▶ [SHORT PROBLEM]
Please copy each of the records below word for word, keeping their order.

** Begin SOURCE MATERIAL **

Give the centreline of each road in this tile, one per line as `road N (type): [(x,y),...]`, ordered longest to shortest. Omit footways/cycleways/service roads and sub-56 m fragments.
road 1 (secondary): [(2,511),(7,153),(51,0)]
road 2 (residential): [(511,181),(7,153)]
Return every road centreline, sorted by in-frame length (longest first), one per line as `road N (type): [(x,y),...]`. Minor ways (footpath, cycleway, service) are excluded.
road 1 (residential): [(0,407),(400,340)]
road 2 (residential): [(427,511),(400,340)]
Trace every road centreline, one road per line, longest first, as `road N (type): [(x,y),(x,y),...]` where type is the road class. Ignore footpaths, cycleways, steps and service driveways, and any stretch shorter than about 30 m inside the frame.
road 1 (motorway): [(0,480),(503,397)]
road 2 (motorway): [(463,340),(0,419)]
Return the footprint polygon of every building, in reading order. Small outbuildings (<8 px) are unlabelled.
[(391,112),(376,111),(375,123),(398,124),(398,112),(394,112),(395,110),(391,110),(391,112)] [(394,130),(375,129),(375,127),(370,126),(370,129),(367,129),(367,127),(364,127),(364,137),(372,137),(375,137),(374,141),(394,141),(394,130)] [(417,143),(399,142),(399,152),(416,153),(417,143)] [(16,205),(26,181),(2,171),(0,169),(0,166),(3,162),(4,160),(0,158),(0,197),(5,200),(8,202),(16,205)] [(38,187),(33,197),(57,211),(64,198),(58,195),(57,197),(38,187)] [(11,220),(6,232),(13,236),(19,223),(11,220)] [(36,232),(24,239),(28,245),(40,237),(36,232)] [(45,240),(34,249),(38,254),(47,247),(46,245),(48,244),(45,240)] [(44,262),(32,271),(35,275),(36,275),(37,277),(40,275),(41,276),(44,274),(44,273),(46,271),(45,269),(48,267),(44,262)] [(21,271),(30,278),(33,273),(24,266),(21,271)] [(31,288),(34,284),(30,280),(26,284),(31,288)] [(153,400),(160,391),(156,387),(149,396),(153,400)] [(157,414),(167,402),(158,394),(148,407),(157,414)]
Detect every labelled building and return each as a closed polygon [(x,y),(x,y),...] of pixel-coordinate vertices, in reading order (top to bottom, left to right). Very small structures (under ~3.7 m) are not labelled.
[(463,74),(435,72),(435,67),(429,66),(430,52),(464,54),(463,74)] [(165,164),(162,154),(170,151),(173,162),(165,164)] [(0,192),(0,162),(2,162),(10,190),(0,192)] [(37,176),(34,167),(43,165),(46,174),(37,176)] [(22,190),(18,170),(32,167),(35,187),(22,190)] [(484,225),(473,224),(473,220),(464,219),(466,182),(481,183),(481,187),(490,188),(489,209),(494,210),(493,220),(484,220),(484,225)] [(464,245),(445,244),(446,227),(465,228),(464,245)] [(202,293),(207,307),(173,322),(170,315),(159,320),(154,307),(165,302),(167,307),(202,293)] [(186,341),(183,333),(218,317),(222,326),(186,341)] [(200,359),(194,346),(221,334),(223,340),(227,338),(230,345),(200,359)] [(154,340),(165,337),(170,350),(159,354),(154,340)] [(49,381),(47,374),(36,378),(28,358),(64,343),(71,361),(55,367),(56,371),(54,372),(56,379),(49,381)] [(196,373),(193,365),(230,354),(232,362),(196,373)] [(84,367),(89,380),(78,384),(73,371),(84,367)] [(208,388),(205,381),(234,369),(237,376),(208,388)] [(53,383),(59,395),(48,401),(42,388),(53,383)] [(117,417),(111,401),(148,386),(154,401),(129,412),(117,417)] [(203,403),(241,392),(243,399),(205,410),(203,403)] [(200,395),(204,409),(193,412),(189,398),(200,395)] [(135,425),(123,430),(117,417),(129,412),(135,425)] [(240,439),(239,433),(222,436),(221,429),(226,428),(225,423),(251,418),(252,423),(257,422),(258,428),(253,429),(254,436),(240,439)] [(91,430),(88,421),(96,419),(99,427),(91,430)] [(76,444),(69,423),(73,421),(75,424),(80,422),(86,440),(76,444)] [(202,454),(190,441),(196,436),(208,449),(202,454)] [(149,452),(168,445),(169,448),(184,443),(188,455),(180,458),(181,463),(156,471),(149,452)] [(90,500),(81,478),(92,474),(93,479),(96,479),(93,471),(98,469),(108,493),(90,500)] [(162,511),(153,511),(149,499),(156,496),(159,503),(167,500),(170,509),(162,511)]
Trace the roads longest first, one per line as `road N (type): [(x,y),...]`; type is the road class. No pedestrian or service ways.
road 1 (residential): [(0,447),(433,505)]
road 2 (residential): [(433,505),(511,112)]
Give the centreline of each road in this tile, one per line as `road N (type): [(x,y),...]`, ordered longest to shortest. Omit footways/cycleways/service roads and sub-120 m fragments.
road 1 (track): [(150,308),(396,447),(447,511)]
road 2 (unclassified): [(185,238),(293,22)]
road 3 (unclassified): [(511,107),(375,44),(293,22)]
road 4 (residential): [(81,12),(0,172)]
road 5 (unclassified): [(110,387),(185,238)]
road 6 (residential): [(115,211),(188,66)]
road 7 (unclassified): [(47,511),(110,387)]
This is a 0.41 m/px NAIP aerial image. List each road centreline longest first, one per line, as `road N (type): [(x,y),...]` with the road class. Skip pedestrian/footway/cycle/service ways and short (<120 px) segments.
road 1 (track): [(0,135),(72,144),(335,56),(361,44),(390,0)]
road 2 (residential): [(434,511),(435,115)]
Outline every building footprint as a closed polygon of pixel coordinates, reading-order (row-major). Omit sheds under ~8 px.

** End SOURCE MATERIAL **

▶ [THE RESULT]
Give the centreline of each road in this tile, one per line as `road N (type): [(x,y),...]`, ordered longest to shortest. Omit footways/cycleways/service roads and sub-56 m fragments.
road 1 (secondary): [(2,511),(7,153),(51,0)]
road 2 (residential): [(511,181),(7,153)]
Return every road centreline, sorted by in-frame length (longest first), one per line as `road N (type): [(x,y),...]`. Minor ways (footpath, cycleway, service) are excluded.
road 1 (residential): [(0,407),(400,340)]
road 2 (residential): [(427,511),(400,340)]
Trace every road centreline, one road per line, longest first, as `road N (type): [(x,y),(x,y),...]` where type is the road class. Ignore footpaths, cycleways, steps and service driveways, and any stretch shorter than about 30 m inside the frame.
road 1 (motorway): [(0,480),(503,397)]
road 2 (motorway): [(463,340),(0,419)]
Return the footprint polygon of every building, in reading order. Small outbuildings (<8 px) are unlabelled.
[(391,112),(376,111),(375,123),(398,124),(398,112),(394,112),(395,110),(391,110),(391,112)] [(394,130),(375,129),(375,127),(370,126),(370,129),(367,129),(367,127),(364,127),(364,137),(372,137),(375,137),(374,141),(394,141),(394,130)] [(417,143),(399,142),(399,152),(416,153),(417,143)] [(16,205),(26,181),(2,171),(0,169),(0,166),(3,162),(4,160),(0,158),(0,197),(5,200),(8,202),(16,205)] [(38,187),(33,197),(57,211),(64,198),(58,195),(57,197),(38,187)] [(11,220),(6,232),(13,236),(19,223),(11,220)] [(36,232),(24,239),(28,245),(40,237),(36,232)] [(45,240),(34,249),(38,254),(47,247),(46,245),(48,244),(45,240)] [(44,262),(32,271),(35,275),(36,275),(37,277),(40,275),(41,276),(44,274),(44,273),(46,271),(45,269),(48,267),(44,262)] [(21,271),(30,278),(33,273),(24,266),(21,271)] [(31,288),(34,284),(30,280),(26,284),(31,288)] [(153,400),(160,391),(156,387),(149,396),(153,400)] [(157,414),(167,402),(158,394),(148,407),(157,414)]
Detect every labelled building and return each as a closed polygon [(x,y),(x,y),...] of pixel-coordinate vertices, in reading order (top to bottom, left to right). Very small structures (under ~3.7 m) are not labelled.
[(463,74),(435,72),(435,67),(429,66),(430,52),(464,54),(463,74)] [(165,164),(162,154),(170,151),(173,162),(165,164)] [(0,192),(0,162),(2,162),(10,190),(0,192)] [(37,176),(34,167),(43,165),(46,174),(37,176)] [(22,190),(18,170),(32,167),(35,187),(22,190)] [(484,225),(473,224),(473,220),(464,219),(466,182),(481,183),(481,187),(490,188),(489,209),(494,210),(493,220),(484,220),(484,225)] [(464,245),(445,244),(446,227),(465,228),(464,245)] [(202,293),(207,307),(173,322),(170,315),(159,320),(154,307),(165,302),(167,307),(202,293)] [(186,341),(183,333),(218,317),(222,326),(186,341)] [(200,359),(194,346),(221,334),(223,340),(227,338),(230,345),(200,359)] [(154,340),(165,337),(170,350),(159,354),(154,340)] [(49,381),(47,374),(36,378),(28,358),(64,343),(71,361),(55,367),(56,371),(54,372),(56,379),(49,381)] [(196,373),(193,365),(230,354),(232,362),(196,373)] [(84,367),(89,380),(78,384),(73,371),(84,367)] [(208,388),(205,381),(234,369),(237,376),(208,388)] [(53,383),(59,395),(48,401),(42,388),(53,383)] [(117,417),(111,401),(148,386),(154,401),(129,412),(117,417)] [(203,403),(241,392),(243,399),(205,410),(203,403)] [(200,395),(204,409),(193,412),(189,398),(200,395)] [(135,425),(123,430),(117,417),(129,412),(135,425)] [(240,439),(239,433),(222,436),(221,429),(226,428),(225,423),(251,418),(252,423),(257,422),(258,428),(253,429),(254,436),(240,439)] [(91,430),(88,421),(96,419),(99,427),(91,430)] [(76,444),(69,423),(73,421),(75,424),(80,422),(86,440),(76,444)] [(202,454),(190,441),(196,436),(208,449),(202,454)] [(149,452),(168,445),(169,448),(184,443),(188,455),(180,458),(181,463),(156,471),(149,452)] [(90,500),(81,478),(92,474),(93,479),(96,479),(93,471),(98,469),(108,493),(90,500)] [(162,511),(153,511),(149,499),(156,496),(159,503),(167,500),(170,509),(162,511)]
Trace the roads longest first, one per line as `road N (type): [(x,y),...]`; type is the road class. No pedestrian or service ways.
road 1 (residential): [(0,447),(433,505)]
road 2 (residential): [(433,505),(511,112)]
Give the centreline of each road in this tile, one per line as `road N (type): [(x,y),...]`, ordered longest to shortest. Omit footways/cycleways/service roads and sub-120 m fragments.
road 1 (track): [(150,308),(396,447),(447,511)]
road 2 (unclassified): [(185,238),(293,22)]
road 3 (unclassified): [(511,107),(375,44),(293,22)]
road 4 (residential): [(81,12),(0,172)]
road 5 (unclassified): [(110,387),(185,238)]
road 6 (residential): [(115,211),(188,66)]
road 7 (unclassified): [(47,511),(110,387)]
This is a 0.41 m/px NAIP aerial image. List each road centreline longest first, one per line, as `road N (type): [(x,y),...]` with the road class. Skip pedestrian/footway/cycle/service ways and short (<120 px) segments.
road 1 (track): [(0,135),(72,144),(335,56),(361,44),(390,0)]
road 2 (residential): [(434,511),(435,115)]
Outline every building footprint as a closed polygon of pixel coordinates, reading-order (row-major). Omit sheds under ~8 px.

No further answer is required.